## Problem description:
The entries below are to be repeated exactly, and their pictures left out.

## Provided data:
>>>

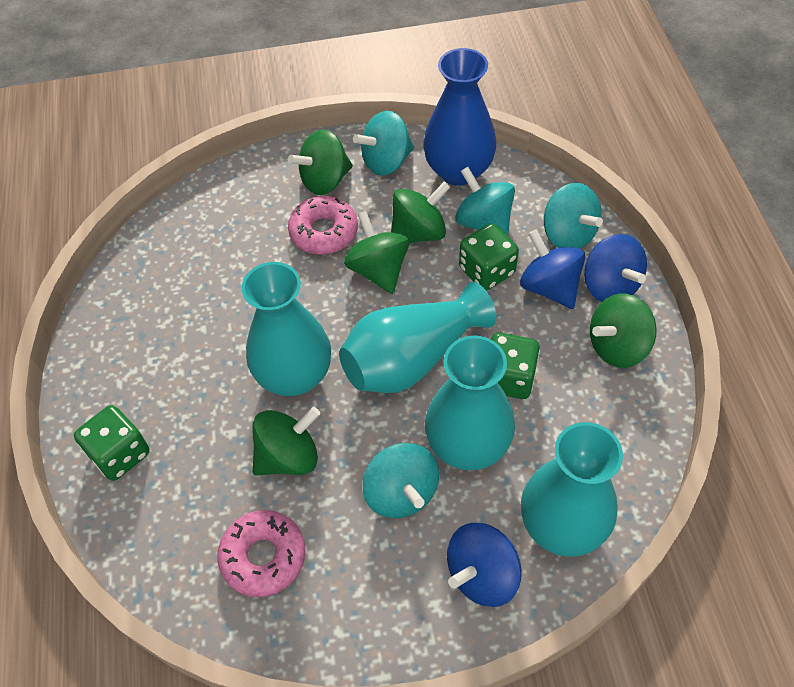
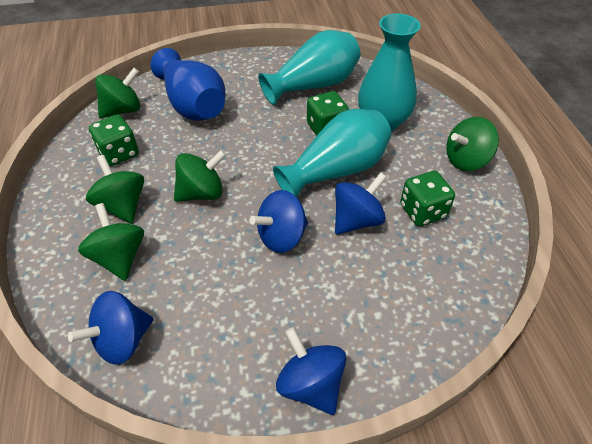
blue spinning top: 3 -> 4
pink donut: 2 -> 0
turquoise spinning top: 4 -> 0
turquoise vase: 4 -> 3

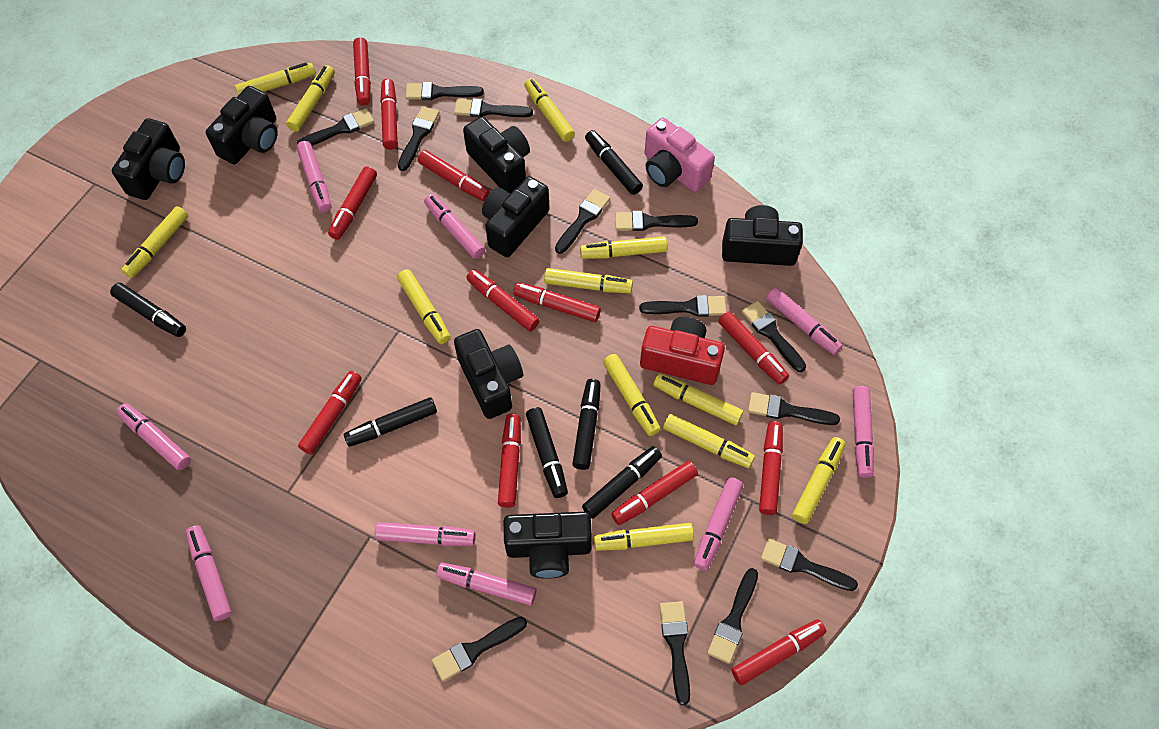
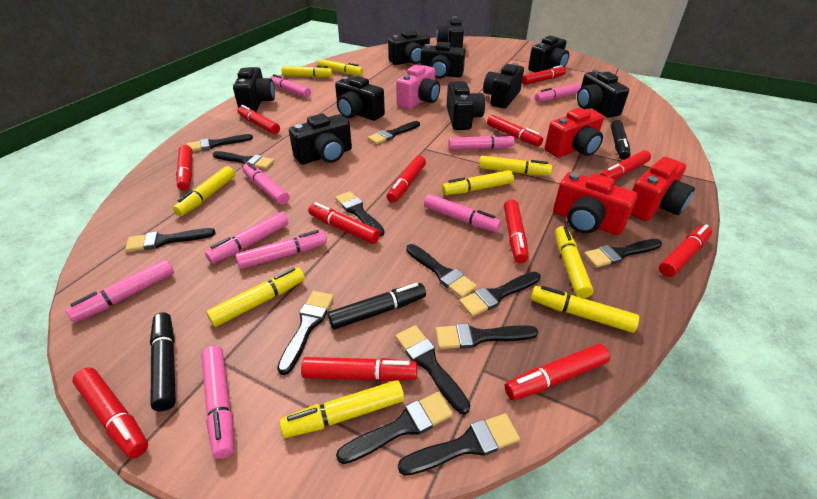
black camera: 7 -> 10
black marker: 6 -> 3
red camera: 1 -> 3
yellow marker: 12 -> 9

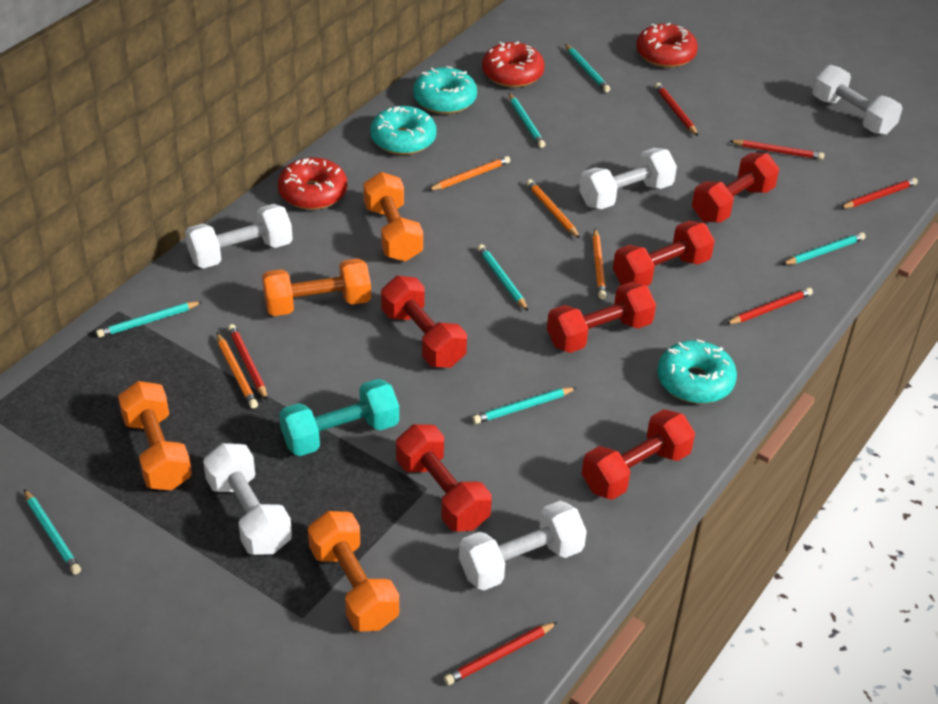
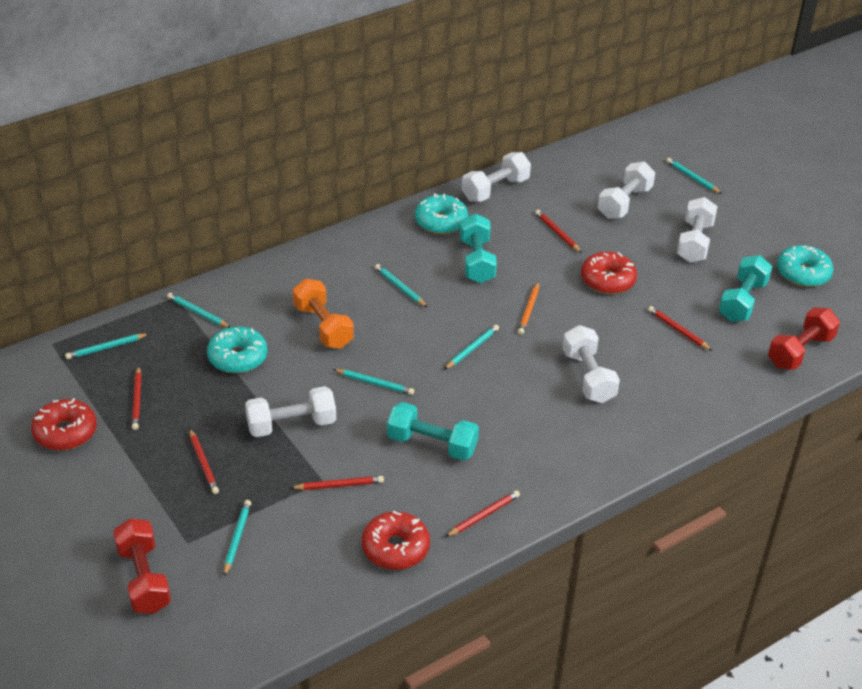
orange dumbbell: 4 -> 1
orange pencil: 4 -> 1
red dumbbell: 6 -> 2
turquoise dumbbell: 1 -> 3

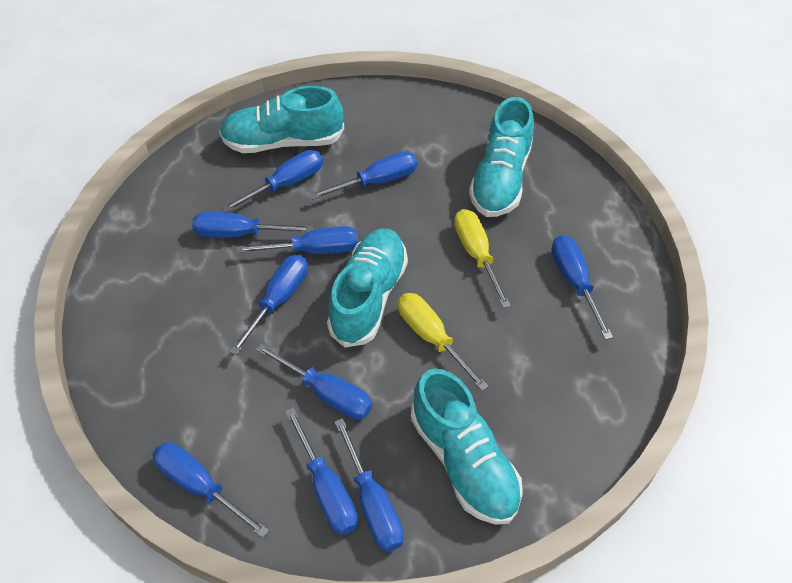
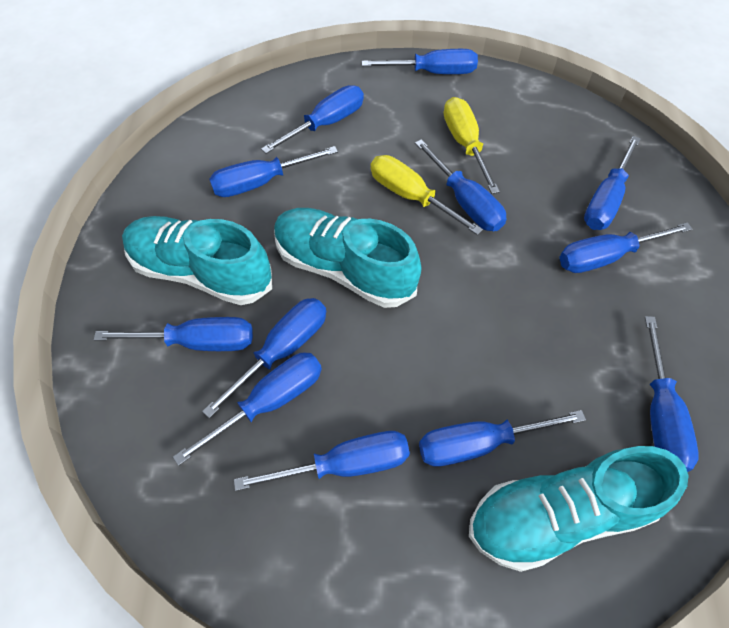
blue screwdriver: 10 -> 12
turquoise shoe: 4 -> 3

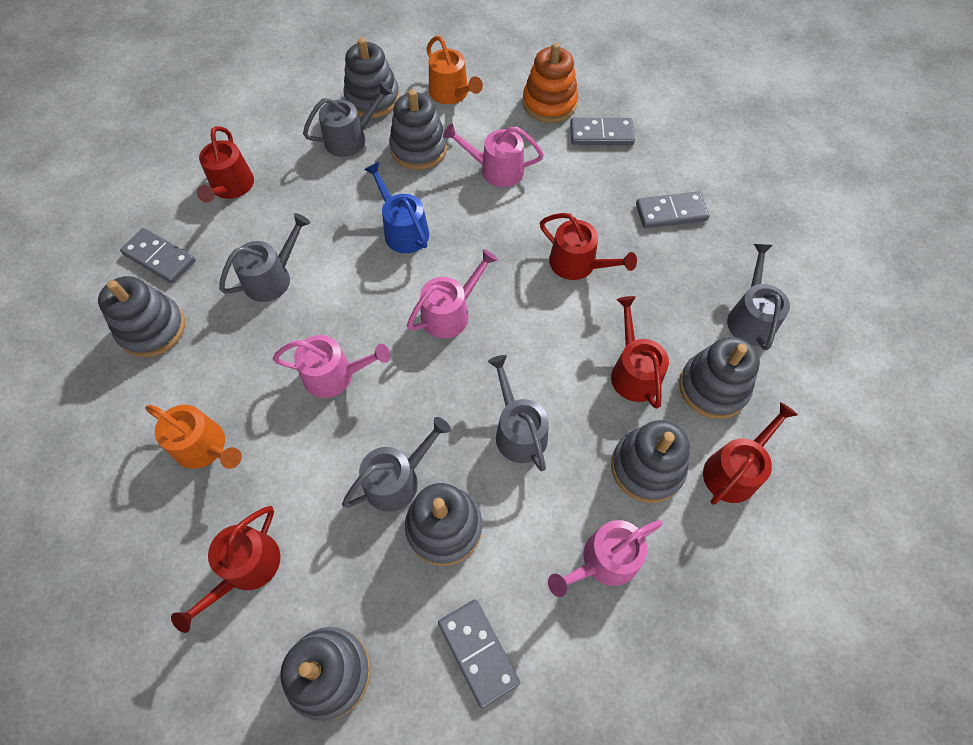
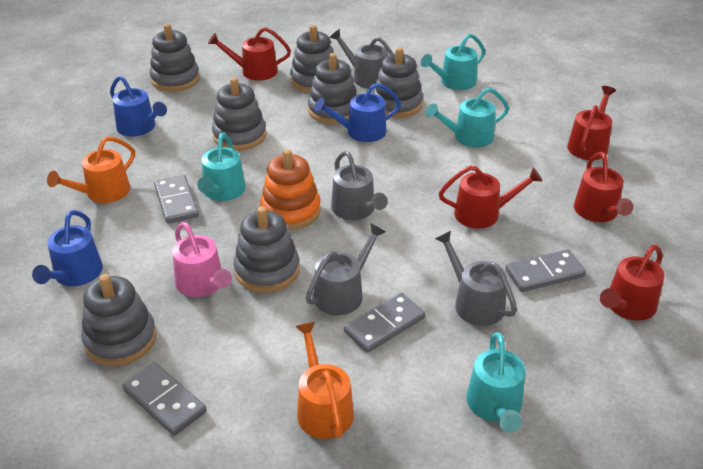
blue watering can: 1 -> 3
grey watering can: 5 -> 4
pink watering can: 4 -> 1
turquoise watering can: 0 -> 4

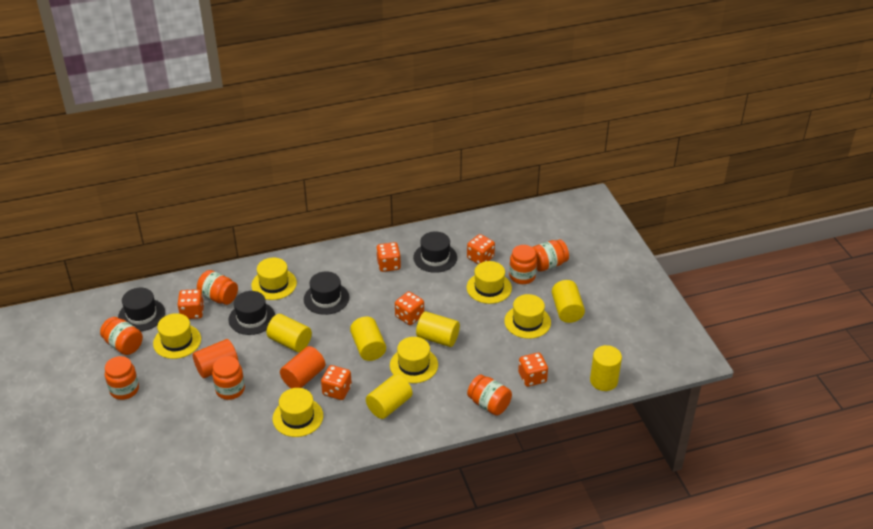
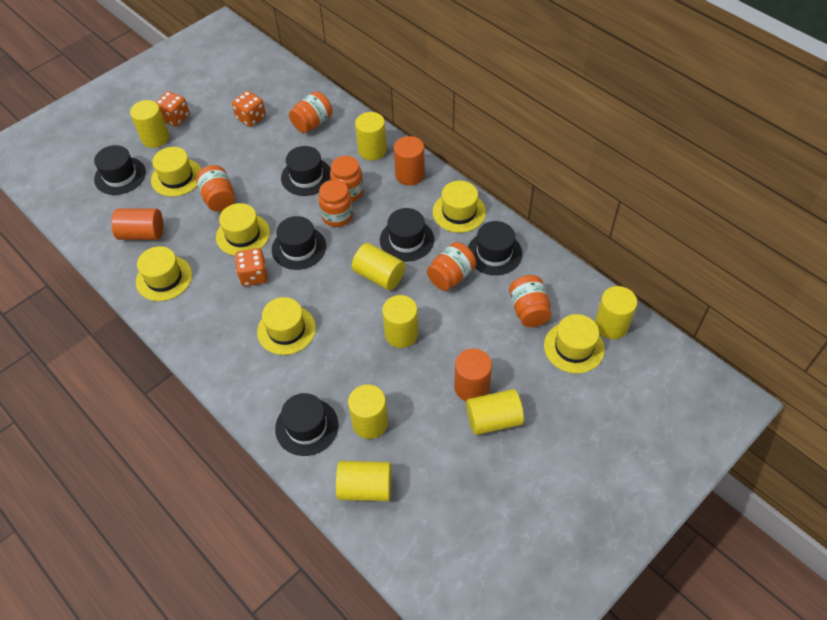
black hat: 4 -> 6
orange cylinder: 2 -> 3
orange dice: 6 -> 3
orange jar: 7 -> 6
yellow cylinder: 6 -> 8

<<<

## Result:
blue spinning top: 3 -> 4
pink donut: 2 -> 0
turquoise spinning top: 4 -> 0
turquoise vase: 4 -> 3

black camera: 7 -> 10
black marker: 6 -> 3
red camera: 1 -> 3
yellow marker: 12 -> 9

orange dumbbell: 4 -> 1
orange pencil: 4 -> 1
red dumbbell: 6 -> 2
turquoise dumbbell: 1 -> 3

blue screwdriver: 10 -> 12
turquoise shoe: 4 -> 3

blue watering can: 1 -> 3
grey watering can: 5 -> 4
pink watering can: 4 -> 1
turquoise watering can: 0 -> 4

black hat: 4 -> 6
orange cylinder: 2 -> 3
orange dice: 6 -> 3
orange jar: 7 -> 6
yellow cylinder: 6 -> 8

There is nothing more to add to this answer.